* [Task material]:

• • • • • • •

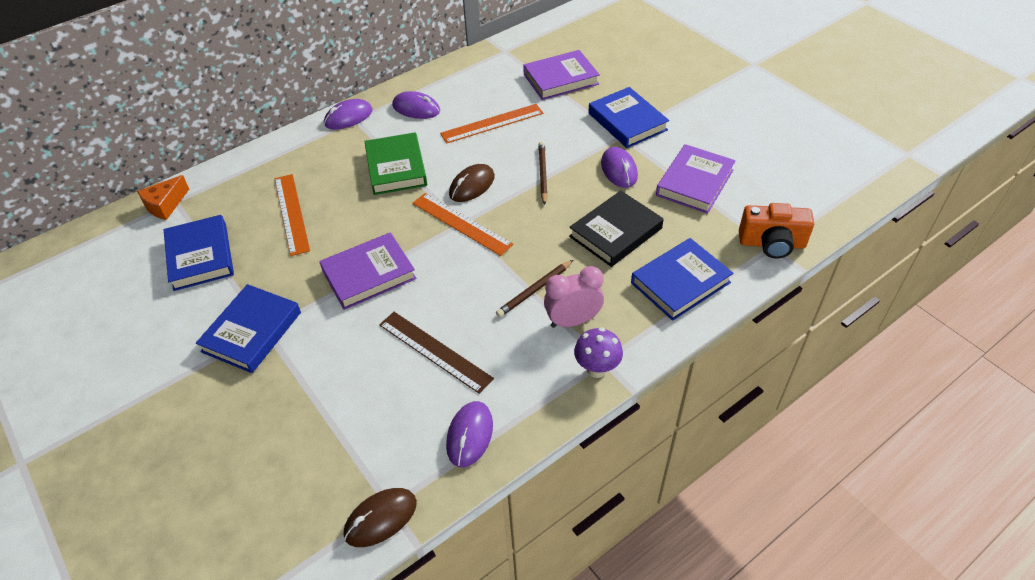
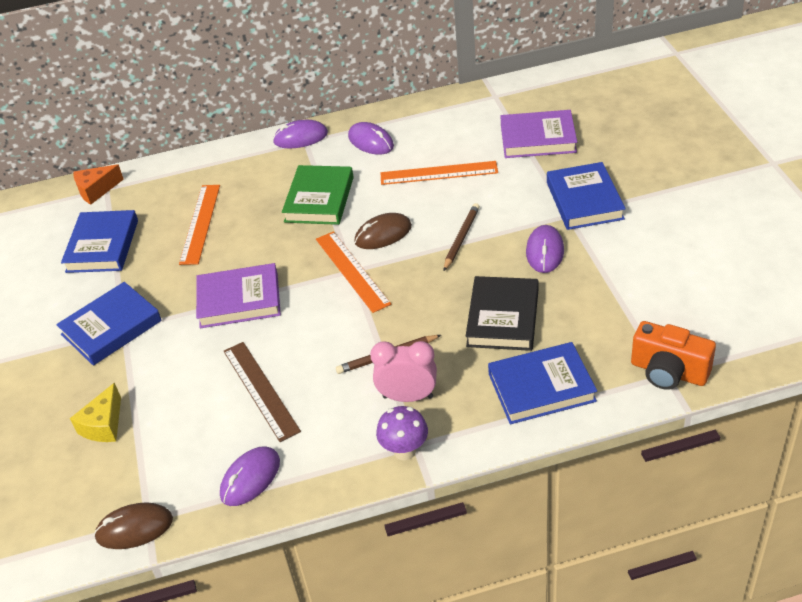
camera: 25 degrees right, 5 degrees down
(294, 428) = (103, 425): none -> yellow cheese
(616, 232) = (503, 318): black book -> black book turned 60 degrees counterclockwise
(694, 182) = (620, 284): purple book -> none

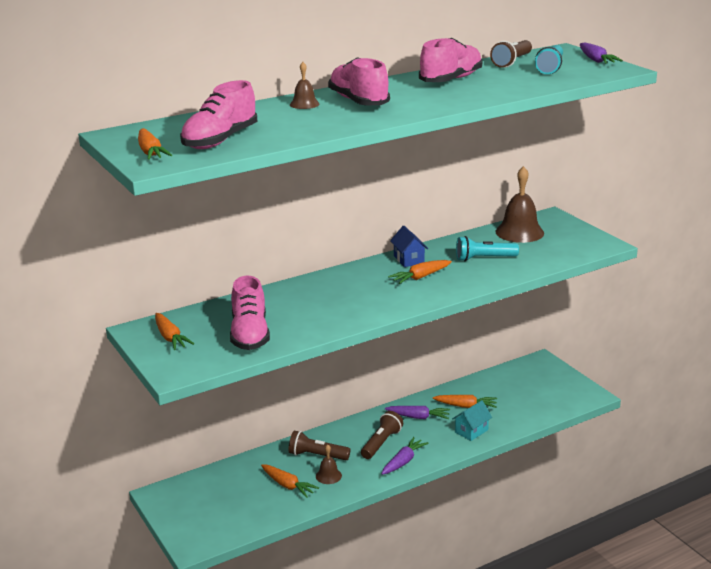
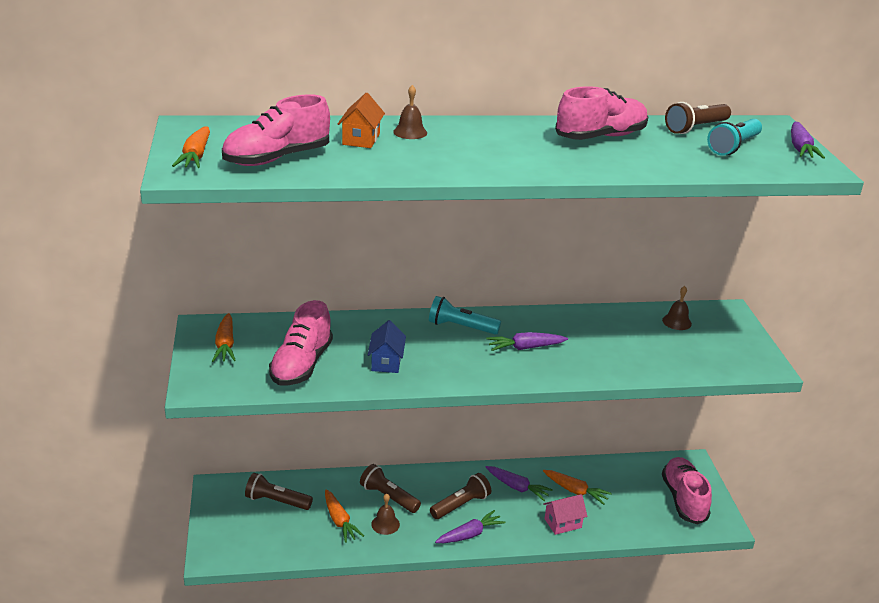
camera: 20 degrees right, 5 degrees up
(221, 488) = (276, 501): none -> brown flashlight
(271, 116) = (361, 139): none -> orange house
(358, 101) = (469, 142): pink shoe -> pink shoe (683, 499)
(409, 259) = (529, 322): blue house -> blue house (386, 362)
(420, 277) = (525, 348): orange carrot -> purple carrot
(471, 431) = (563, 523): turquoise house -> pink house
(484, 258) = (612, 344): turquoise flashlight -> turquoise flashlight (461, 327)
(519, 232) = (676, 322): brown bell -> brown bell, size x0.51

• • • • • • •

* [What you should do]: All preceding records should be duplicated verbatim, images excepted.

* [Answer for this exercise]:
camera: 25 degrees right, 5 degrees down
(294, 428) = (103, 425): none -> yellow cheese
(616, 232) = (503, 318): black book -> black book turned 60 degrees counterclockwise
(694, 182) = (620, 284): purple book -> none

camera: 20 degrees right, 5 degrees up
(221, 488) = (276, 501): none -> brown flashlight
(271, 116) = (361, 139): none -> orange house
(358, 101) = (469, 142): pink shoe -> pink shoe (683, 499)
(409, 259) = (529, 322): blue house -> blue house (386, 362)
(420, 277) = (525, 348): orange carrot -> purple carrot
(471, 431) = (563, 523): turquoise house -> pink house
(484, 258) = (612, 344): turquoise flashlight -> turquoise flashlight (461, 327)
(519, 232) = (676, 322): brown bell -> brown bell, size x0.51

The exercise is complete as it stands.